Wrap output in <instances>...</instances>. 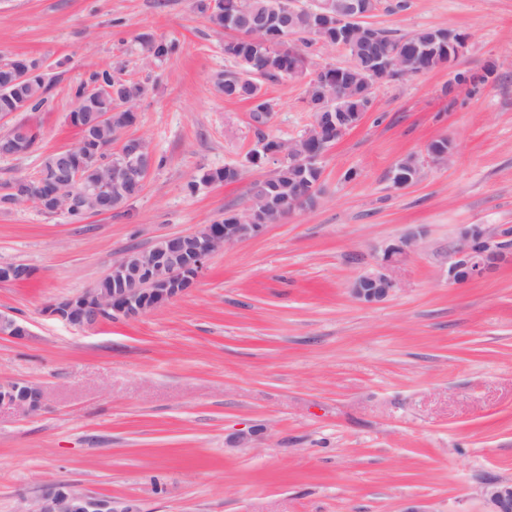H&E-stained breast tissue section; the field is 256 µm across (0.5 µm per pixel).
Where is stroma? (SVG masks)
Instances as JSON below:
<instances>
[{
    "label": "stroma",
    "mask_w": 512,
    "mask_h": 512,
    "mask_svg": "<svg viewBox=\"0 0 512 512\" xmlns=\"http://www.w3.org/2000/svg\"><path fill=\"white\" fill-rule=\"evenodd\" d=\"M367 24L404 35L444 27L466 37L451 66L379 85L361 124L326 152L314 206L217 250L194 288L132 320L91 328L47 304L94 287L112 260L243 208L252 181L251 105L215 86L224 31L195 0H0V59L43 63L38 111L0 118L40 132L0 158V184L72 147L71 89L121 66L144 83L138 120L159 159L122 210L71 222L34 204L0 208V265L33 270L0 282V383L43 386L34 415L0 404V512H25L47 480L138 512H488L487 483L512 484V257L483 279L448 282V254L470 224L512 226V0H379ZM177 40L146 59V37ZM496 69L478 91L448 93V71ZM268 137L311 124L304 82L263 85ZM448 138V163L427 162ZM425 162L395 188V164ZM231 183L189 194L203 172ZM416 250L392 269L378 304L350 293L383 249ZM238 176V170L233 167H224V169L205 172L198 179H194L188 182L187 190L190 193H195L198 190L200 184L209 185L217 182L231 183L235 181Z\"/></svg>",
    "instance_id": "1"
}]
</instances>
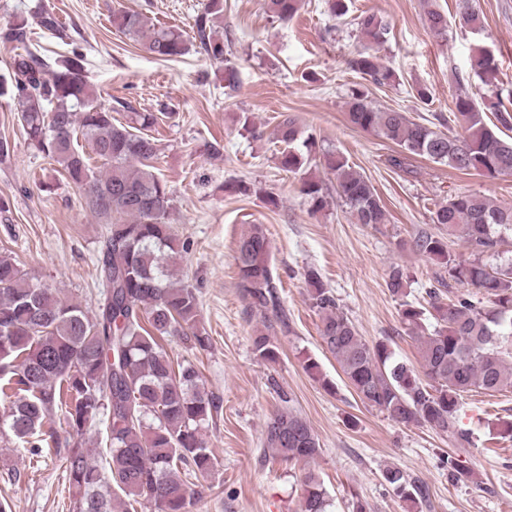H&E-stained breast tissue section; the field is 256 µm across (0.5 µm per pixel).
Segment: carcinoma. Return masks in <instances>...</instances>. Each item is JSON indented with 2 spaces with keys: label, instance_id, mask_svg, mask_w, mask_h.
Masks as SVG:
<instances>
[{
  "label": "carcinoma",
  "instance_id": "cac0c4a2",
  "mask_svg": "<svg viewBox=\"0 0 512 512\" xmlns=\"http://www.w3.org/2000/svg\"><path fill=\"white\" fill-rule=\"evenodd\" d=\"M301 0H265L269 16L286 24ZM327 13L344 19L352 0H324ZM224 15V0H207L195 19V47L224 65V81L233 86L236 74L225 64L224 39L215 21ZM461 20L481 27L472 0L460 3ZM364 45L348 60L362 79L383 87L398 81L379 55L390 23L364 12L353 18ZM427 27L448 33V19L436 8L425 13ZM112 24L136 40L154 58L176 60L189 44L174 28L156 25L146 14L117 11ZM63 43L69 29L51 11L16 16L0 26V43L13 55L8 77L0 80V96L17 105L29 146L53 161L82 193L85 209L96 223L107 225L98 259L107 287L104 304L94 312L77 301L61 298L24 270L11 252L0 251V397L9 402L7 426L16 443L40 457L59 445L56 419L63 415L69 434L82 438L107 423L103 466L79 445L68 450L64 468L72 489L75 512H193L201 493L182 475L207 477L216 458L202 428L221 411L220 400L208 391L198 369L189 362L174 364L162 341L179 336L190 350L210 346L199 327L195 288L179 276L178 261L186 251L176 237L172 198L160 177L161 149L142 130L157 115L139 112L131 102L106 106L85 80V55L73 47L48 63L30 48L32 26ZM349 122L357 129L391 141L399 152L391 167L409 172L413 157L445 164L460 172L512 175V108L462 92L454 109L436 120L459 132L450 136L415 122L405 112L377 108L367 101L363 85L349 89ZM131 113L126 125L112 113ZM495 122L488 123L485 112ZM279 166L298 174L307 168L312 139L302 146L297 120L284 116L278 126ZM336 176V192L358 224H385L387 214L373 186L343 156L328 159ZM313 207L326 205L322 185L305 178L301 185ZM432 223L446 236L419 233L413 250L438 262L448 276L428 292V306L403 303L402 319L416 331L432 321V330L416 337L420 369L395 359L384 342L369 343L340 309L335 294L318 273L306 274L309 307L320 319L321 343L338 364L360 401L406 427H427L448 436L452 445L470 444V433L459 426L457 411L463 394L474 389L499 391L512 387V206L457 193L437 205ZM457 239L472 256L465 261L448 248ZM496 260L485 264L484 259ZM238 288L246 311L258 319L252 350L261 362L279 357L277 332H289L281 308L270 259V242L261 224H250L236 241ZM471 288L445 296L447 281ZM409 276L395 267L387 288L407 296ZM264 457L288 462L313 461L319 439L305 418L283 409L266 423ZM452 482L471 481L474 471L458 456L443 459ZM383 479L401 498L421 501L423 484L398 468ZM301 512H330L331 503L319 476L305 475Z\"/></svg>",
  "mask_w": 512,
  "mask_h": 512
}]
</instances>
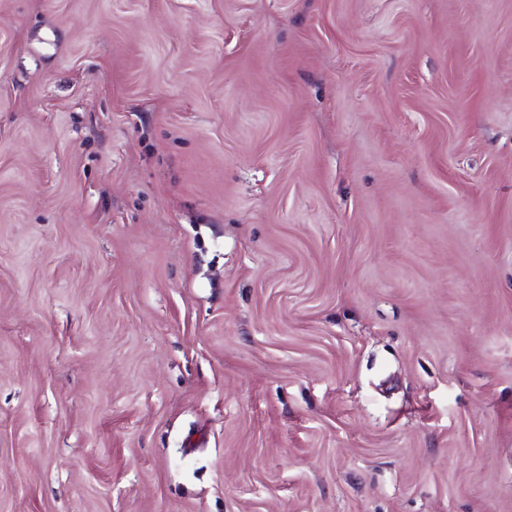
**********
§ Required work
Find the lines that include the string "JSON", then copy each of them.

§ Solution for this exercise
Instances as JSON below:
Segment: carcinoma. Return masks in <instances>...</instances>. Each item is JSON indented with 2 spaces with keys: label, instance_id, mask_svg, mask_w, mask_h.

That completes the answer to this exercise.